In the records that follow, the lines from the one containing "camera: 10 degrees right, 5 degrees up" to the one containing "resize: domino (pink)", inclusive, are to be given again exactly.
--- Records shown Enclosed Below ---
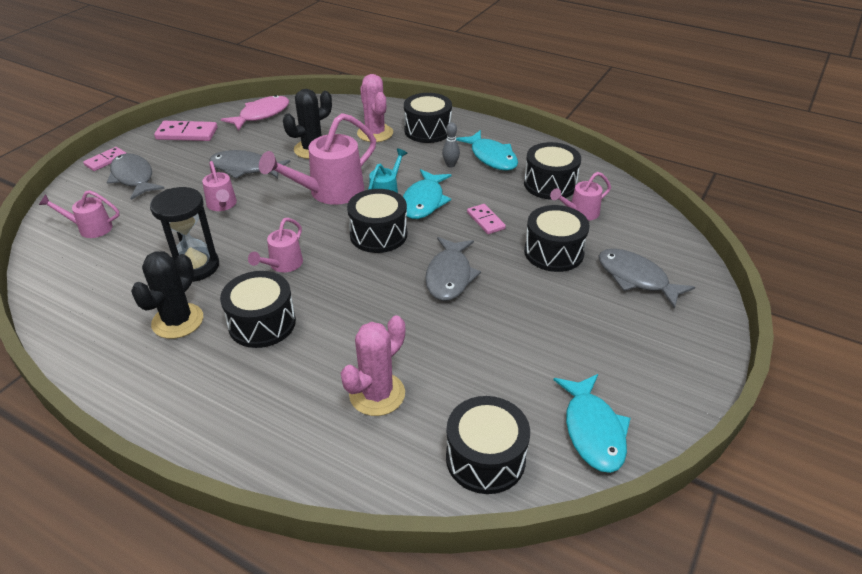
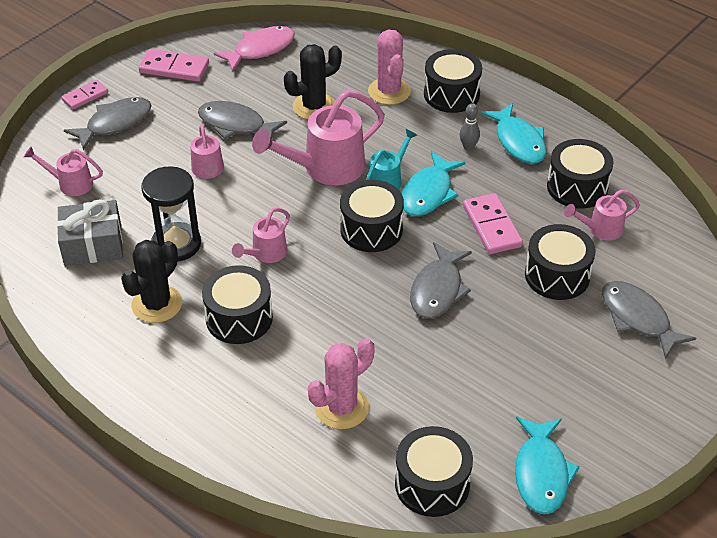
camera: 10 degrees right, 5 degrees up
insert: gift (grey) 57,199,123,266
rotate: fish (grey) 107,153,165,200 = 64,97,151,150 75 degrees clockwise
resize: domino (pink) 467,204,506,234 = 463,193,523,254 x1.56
--- End of Enclosed Records shown ---
--- Records shown Enclosed Below ---
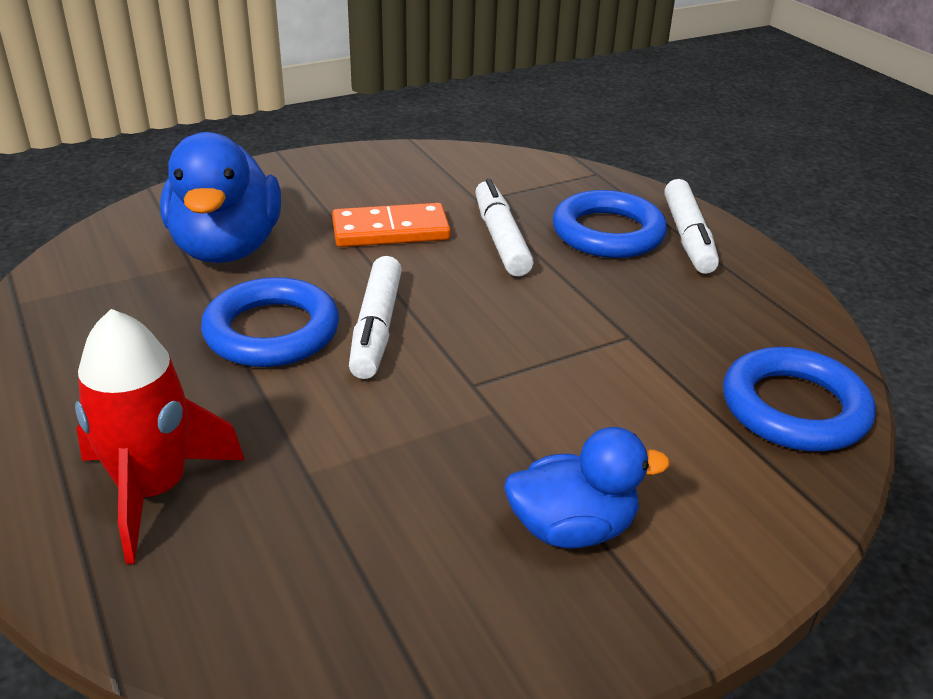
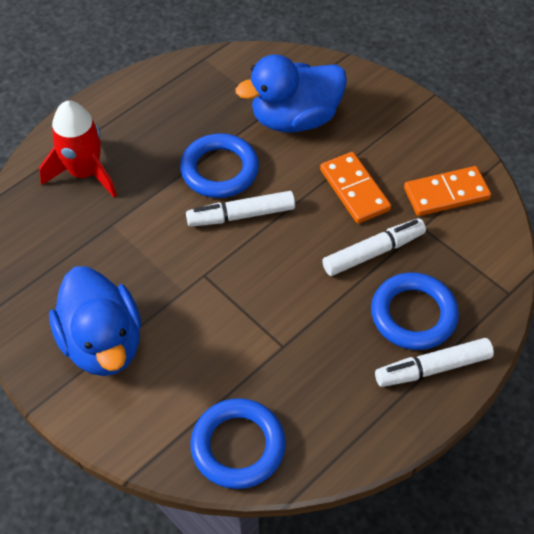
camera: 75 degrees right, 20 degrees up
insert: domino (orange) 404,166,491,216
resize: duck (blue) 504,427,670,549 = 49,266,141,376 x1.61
--- End of Enclosed Records shown ---
▶ **Result of the exercise**
camera: 10 degrees right, 5 degrees up
insert: gift (grey) 57,199,123,266
rotate: fish (grey) 107,153,165,200 = 64,97,151,150 75 degrees clockwise
resize: domino (pink) 467,204,506,234 = 463,193,523,254 x1.56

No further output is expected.